§ What is expected:
Extract the text of each entry below exactly, leaving every image behind.

§ Information supplied:
****************************************

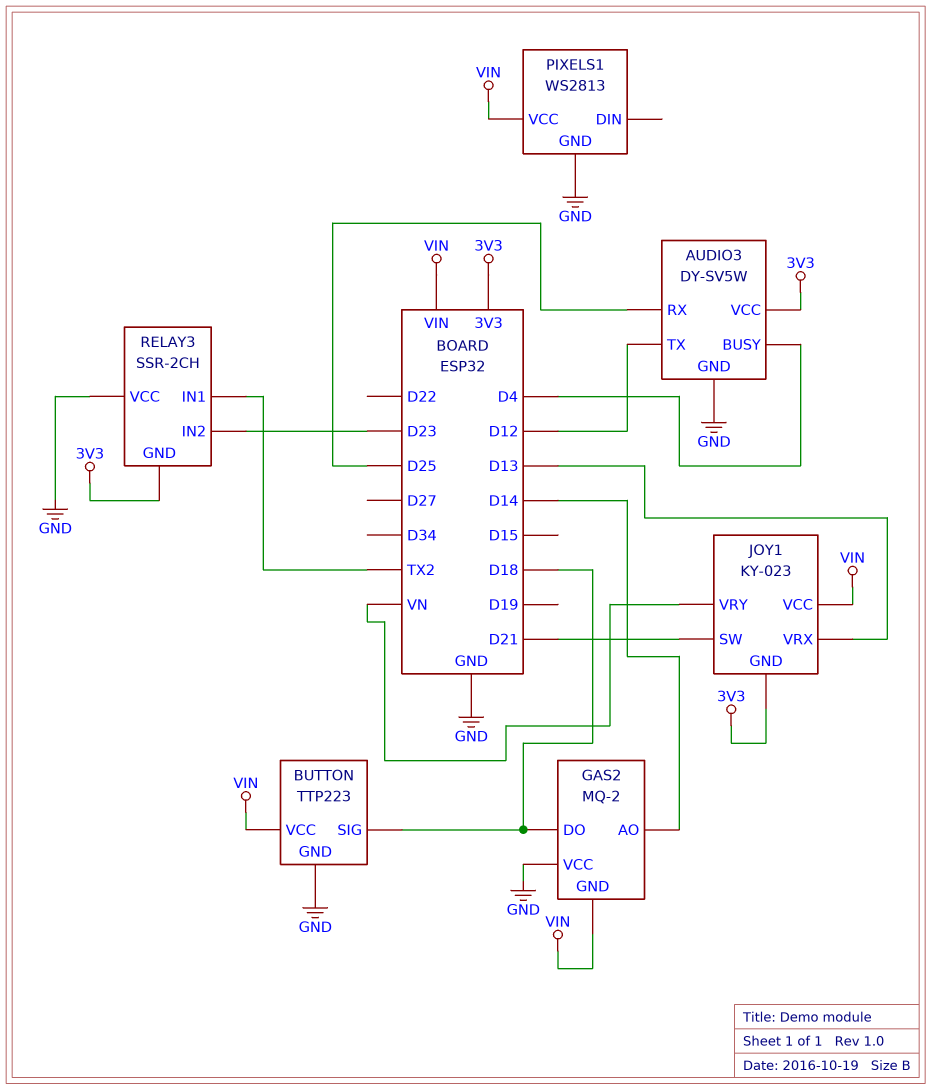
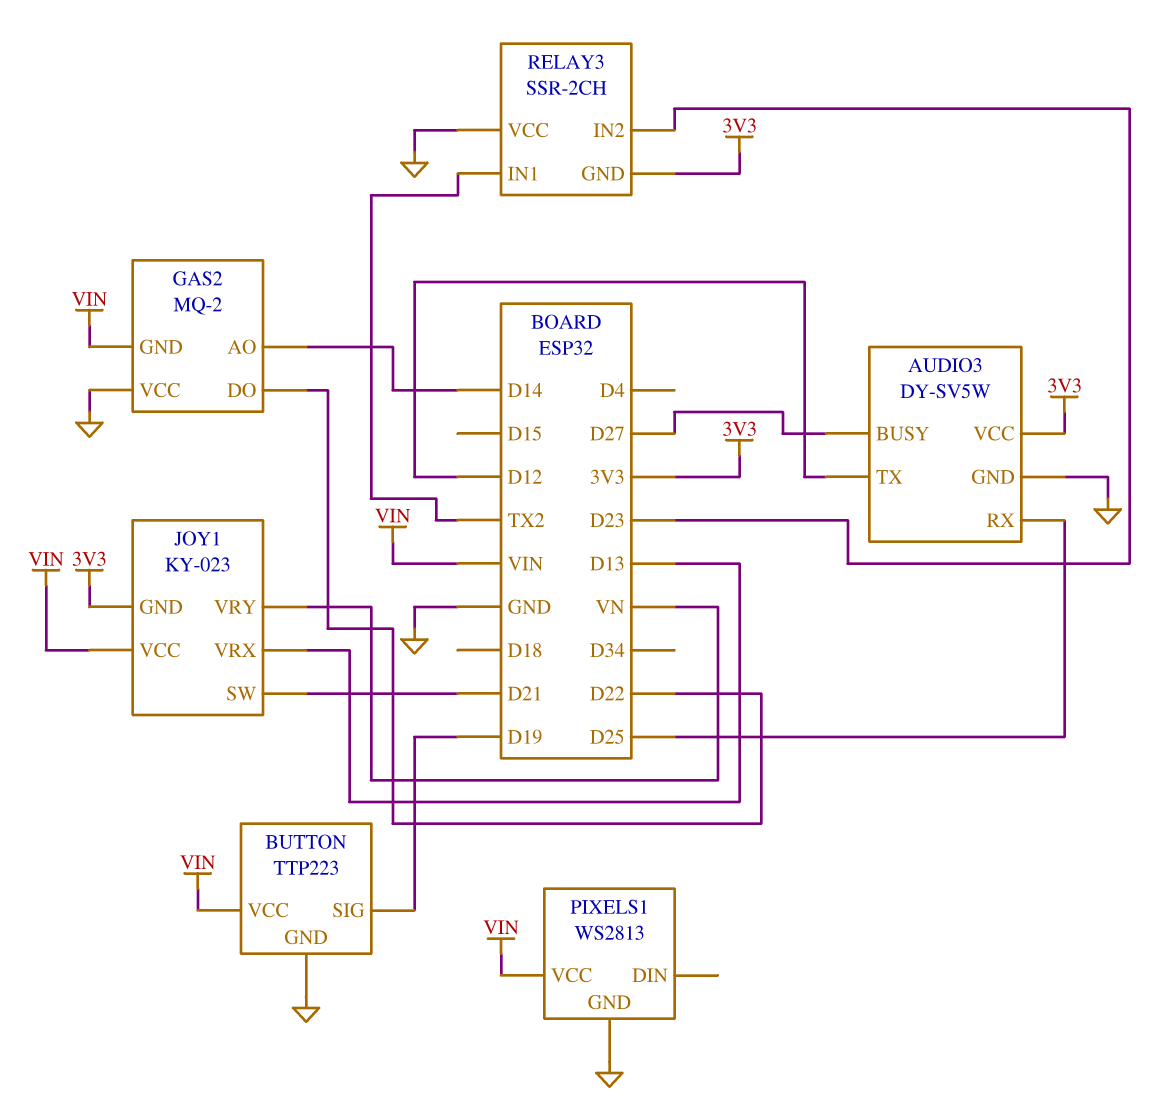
AUDIO3 pin BUSY: D4 -> D27
BUTTON pin SIG: D18 -> D19
GAS2 pin DO: D18 -> D22

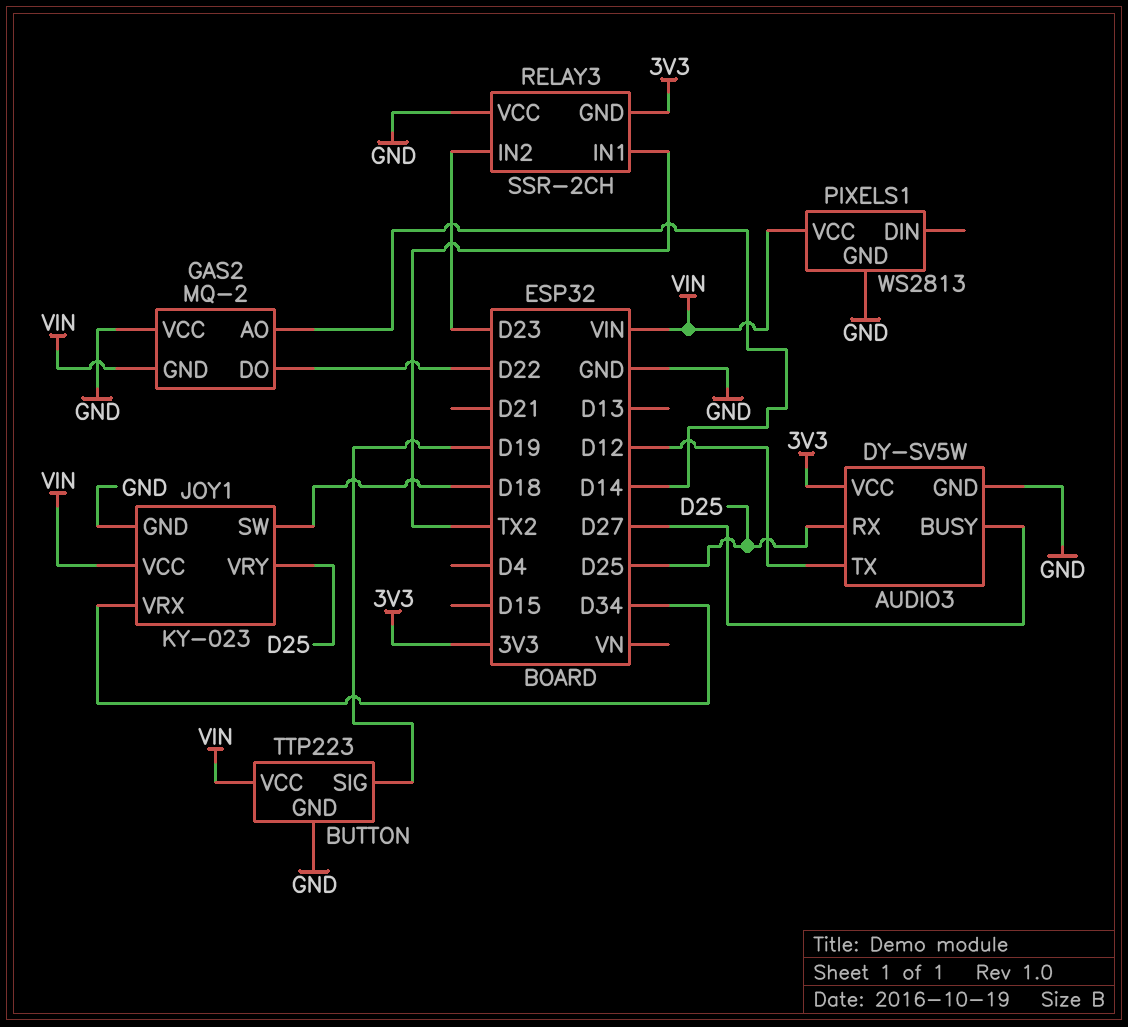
JOY1 pin GND: 3V3 -> GND
JOY1 pin SW: D21 -> D18
JOY1 pin VRX: D13 -> D34
JOY1 pin VRY: VN -> D25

****************************************

§ Written answer:
AUDIO3 pin BUSY: D4 -> D27
BUTTON pin SIG: D18 -> D19
GAS2 pin DO: D18 -> D22

JOY1 pin GND: 3V3 -> GND
JOY1 pin SW: D21 -> D18
JOY1 pin VRX: D13 -> D34
JOY1 pin VRY: VN -> D25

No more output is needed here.